▶ [Stated exercise]
In the rows below, reproduce without any change the part that opens with the line containing "Question: Is the" and closes with the line containing "Question: Which object is farther", including both of those lines.
START Record list
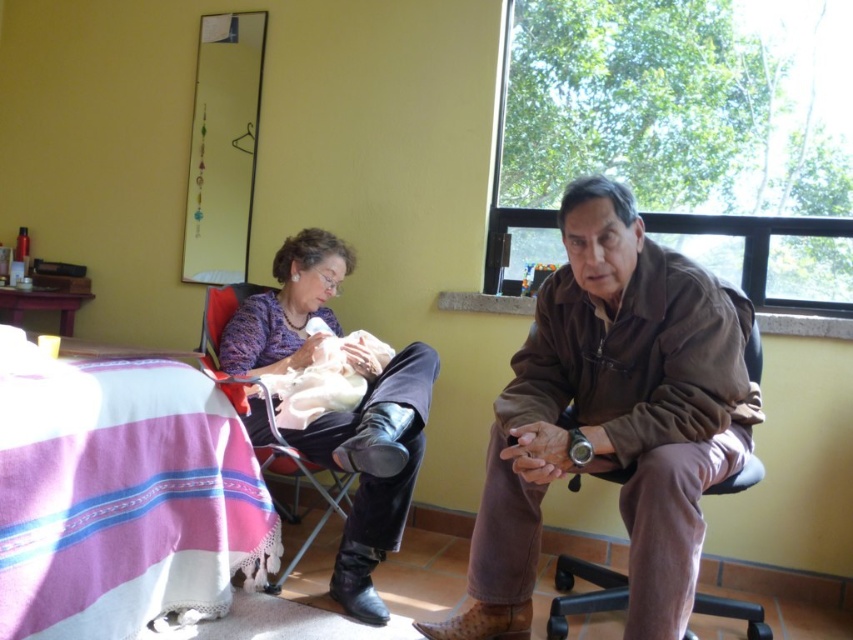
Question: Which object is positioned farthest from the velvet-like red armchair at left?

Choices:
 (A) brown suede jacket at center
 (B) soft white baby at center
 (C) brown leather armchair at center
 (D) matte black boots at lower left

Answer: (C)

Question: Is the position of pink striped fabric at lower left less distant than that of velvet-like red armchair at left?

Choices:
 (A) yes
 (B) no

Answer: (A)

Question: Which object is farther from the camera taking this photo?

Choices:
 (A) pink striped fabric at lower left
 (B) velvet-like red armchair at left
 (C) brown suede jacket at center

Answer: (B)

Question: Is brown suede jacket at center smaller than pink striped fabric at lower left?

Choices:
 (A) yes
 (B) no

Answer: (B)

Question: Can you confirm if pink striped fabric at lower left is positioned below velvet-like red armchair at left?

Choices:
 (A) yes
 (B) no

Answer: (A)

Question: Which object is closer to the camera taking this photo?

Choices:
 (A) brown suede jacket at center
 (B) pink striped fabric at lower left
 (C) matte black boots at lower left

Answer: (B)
END Record list
START Record list
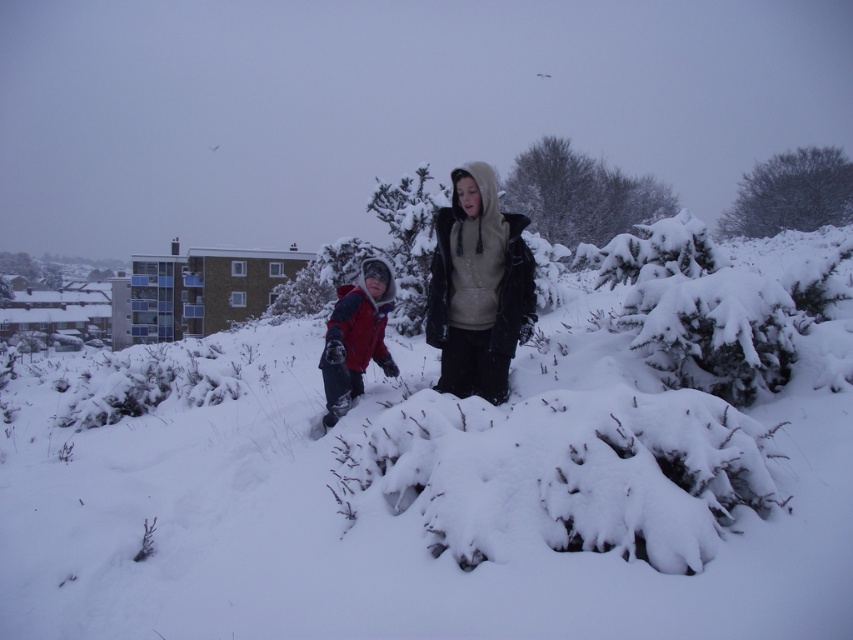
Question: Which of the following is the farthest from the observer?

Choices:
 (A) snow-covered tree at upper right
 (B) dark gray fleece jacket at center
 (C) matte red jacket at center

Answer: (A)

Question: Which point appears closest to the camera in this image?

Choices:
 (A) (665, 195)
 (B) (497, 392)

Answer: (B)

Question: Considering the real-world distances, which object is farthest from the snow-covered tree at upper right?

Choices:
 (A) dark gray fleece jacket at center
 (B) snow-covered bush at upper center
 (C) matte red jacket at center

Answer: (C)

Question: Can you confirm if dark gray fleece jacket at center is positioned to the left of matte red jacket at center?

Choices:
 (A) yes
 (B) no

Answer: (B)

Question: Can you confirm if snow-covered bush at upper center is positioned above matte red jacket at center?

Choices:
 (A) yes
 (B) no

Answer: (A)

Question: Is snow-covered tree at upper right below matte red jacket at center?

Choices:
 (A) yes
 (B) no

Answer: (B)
END Record list
▶ [Problem solution]
Question: Is the position of pink striped fabric at lower left less distant than that of velvet-like red armchair at left?

Choices:
 (A) yes
 (B) no

Answer: (A)

Question: Which object is farther from the camera taking this photo?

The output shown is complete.